Start of Records for this exercise

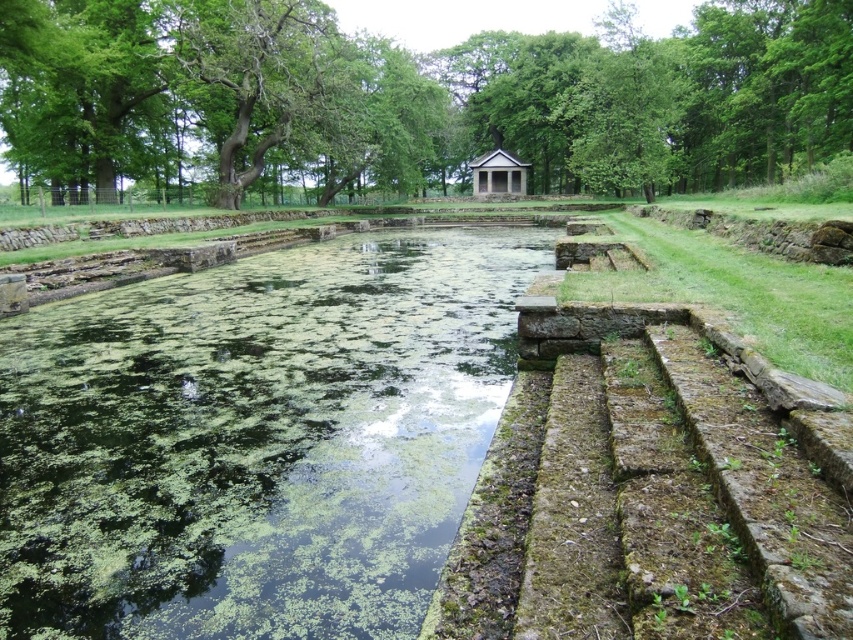
Question: Is green algae-covered water at center below white stone gazebo at center?

Choices:
 (A) yes
 (B) no

Answer: (A)

Question: Which point appears farthest from the camera in this image?

Choices:
 (A) (515, 172)
 (B) (85, 490)

Answer: (A)

Question: Considering the relative positions of green algae-covered water at center and white stone gazebo at center in the image provided, where is green algae-covered water at center located with respect to white stone gazebo at center?

Choices:
 (A) below
 (B) above

Answer: (A)

Question: Can you confirm if green algae-covered water at center is smaller than white stone gazebo at center?

Choices:
 (A) no
 (B) yes

Answer: (A)

Question: Which point is closer to the camera?

Choices:
 (A) white stone gazebo at center
 (B) green algae-covered water at center

Answer: (B)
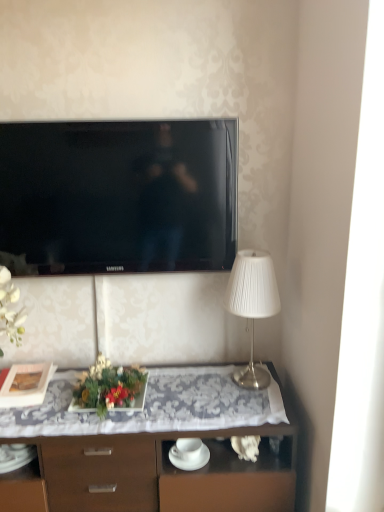
The width and height of the screenshot is (384, 512). I want to click on free space between white pleated fabric lampshade at right and green leafy plant at center, so click(x=188, y=391).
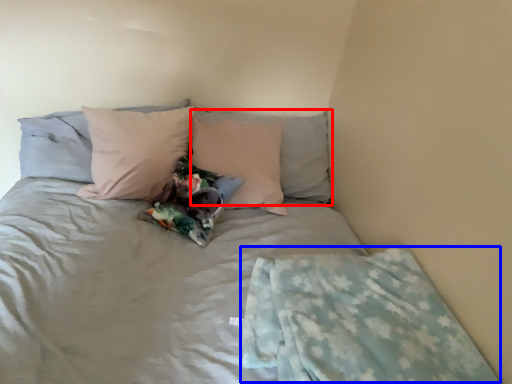
Question: Which point is closer to the camera, pillow (highlighted by a red box) or blanket (highlighted by a blue box)?

Choices:
 (A) pillow
 (B) blanket

Answer: (B)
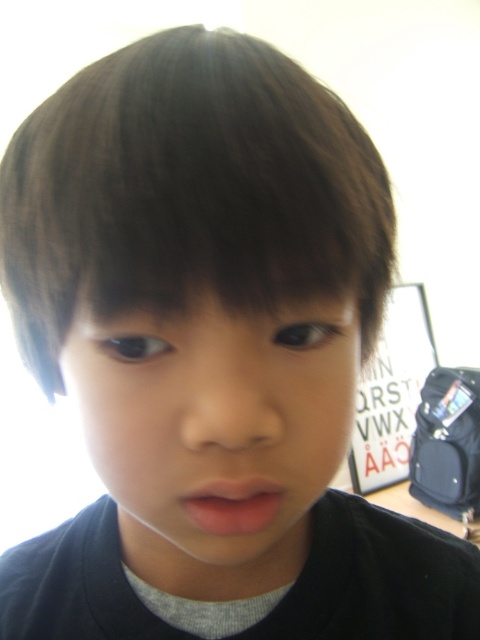
Question: Is smooth skin face at center bigger than pink matte lips at center?

Choices:
 (A) no
 (B) yes

Answer: (B)

Question: Can you confirm if smooth skin face at center is thinner than pink matte lips at center?

Choices:
 (A) yes
 (B) no

Answer: (B)

Question: Among these points, which one is farthest from the camera?

Choices:
 (A) (210, 508)
 (B) (191, 394)

Answer: (A)

Question: In this image, where is smooth skin face at center located relative to pink matte lips at center?

Choices:
 (A) left
 (B) right

Answer: (A)

Question: Which object appears farthest from the camera in this image?

Choices:
 (A) smooth skin face at center
 (B) pink matte lips at center

Answer: (B)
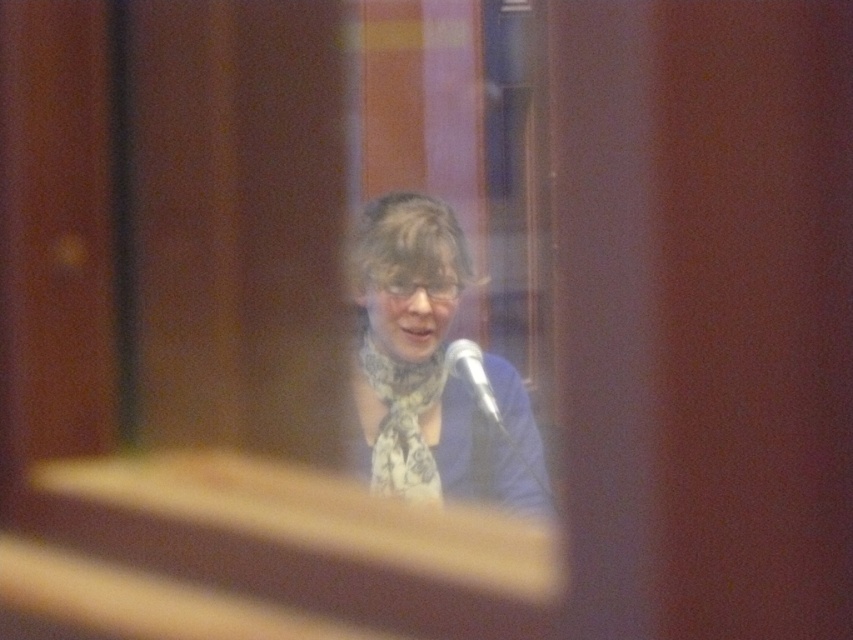
Between white printed scarf at center and silver metallic microphone at center, which one has less height?

With less height is silver metallic microphone at center.

Between point (437, 348) and point (461, 339), which one is positioned behind?

Point (461, 339)

Identify the location of white printed scarf at center. (433, 369).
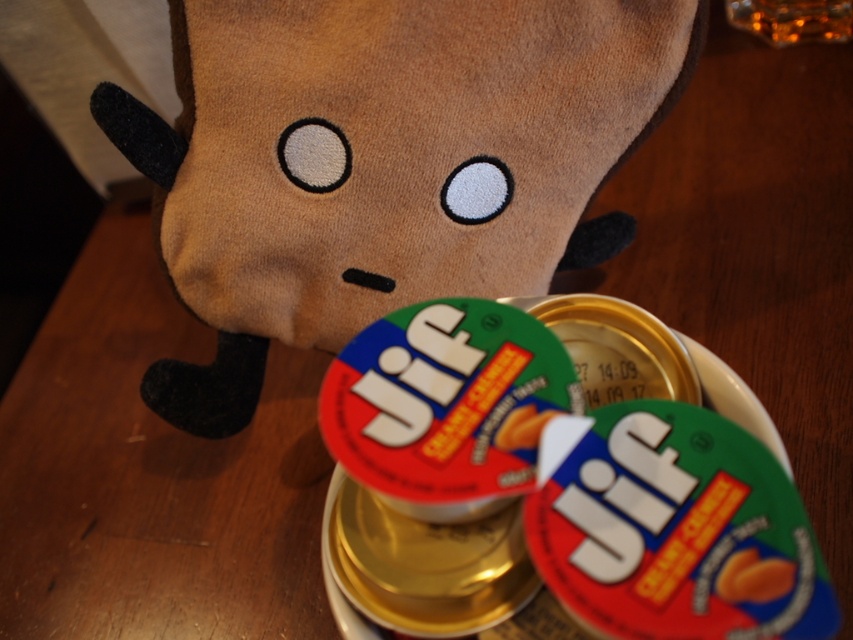
You are a robotic arm trying to pick up the Jif creamy peanut butter jars. You need to determine which jar is closer to you. The two jars are represented by the points at coordinates point (457, 259) and point (519, 440). Which point corresponds to the jar that is closer to you?

Point (519, 440) is closer to you because the description states that point (457, 259) is further to the camera than point (519, 440).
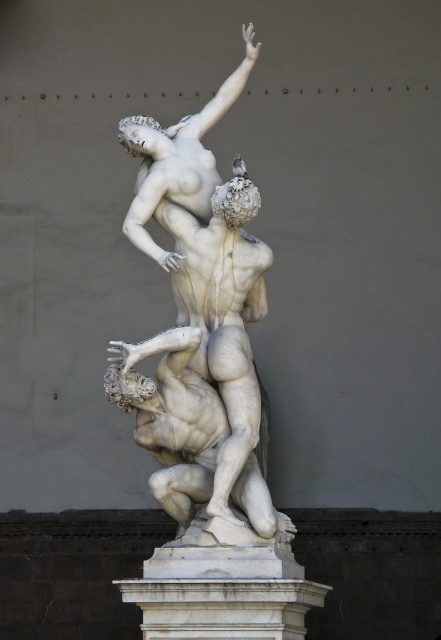
Question: Does white marble sculpture at center appear under white marble statue at center?

Choices:
 (A) yes
 (B) no

Answer: (B)

Question: Among these points, which one is nearest to the camera?

Choices:
 (A) (186, 451)
 (B) (230, 100)

Answer: (A)

Question: Can you confirm if white marble pedestal at center is bigger than white marble statue at upper center?

Choices:
 (A) yes
 (B) no

Answer: (B)

Question: Which of these objects is positioned closest to the white marble statue at center?

Choices:
 (A) white marble pedestal at center
 (B) white marble sculpture at center
 (C) white marble statue at upper center

Answer: (B)

Question: Which point is farther from the camera taking this photo?

Choices:
 (A) (185, 173)
 (B) (135, 580)
 (C) (190, 388)

Answer: (A)

Question: Observing the image, what is the correct spatial positioning of white marble sculpture at center in reference to white marble pedestal at center?

Choices:
 (A) above
 (B) below

Answer: (A)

End of Records for this exercise

Task details: Please copy the records above word for word, from the line containing "Question: Can you confirm if smooth" through the line containing "Identify the location", both included, and leave the pictures out.

Exercise result:
Question: Can you confirm if smooth skin face at center is thinner than pink matte lips at center?

Choices:
 (A) yes
 (B) no

Answer: (B)

Question: Among these points, which one is farthest from the camera?

Choices:
 (A) (210, 508)
 (B) (191, 394)

Answer: (A)

Question: In this image, where is smooth skin face at center located relative to pink matte lips at center?

Choices:
 (A) left
 (B) right

Answer: (A)

Question: Which object appears farthest from the camera in this image?

Choices:
 (A) smooth skin face at center
 (B) pink matte lips at center

Answer: (B)
Between white printed scarf at center and silver metallic microphone at center, which one has less height?

With less height is silver metallic microphone at center.

Between point (437, 348) and point (461, 339), which one is positioned behind?

Point (461, 339)

Identify the location of white printed scarf at center. (433, 369).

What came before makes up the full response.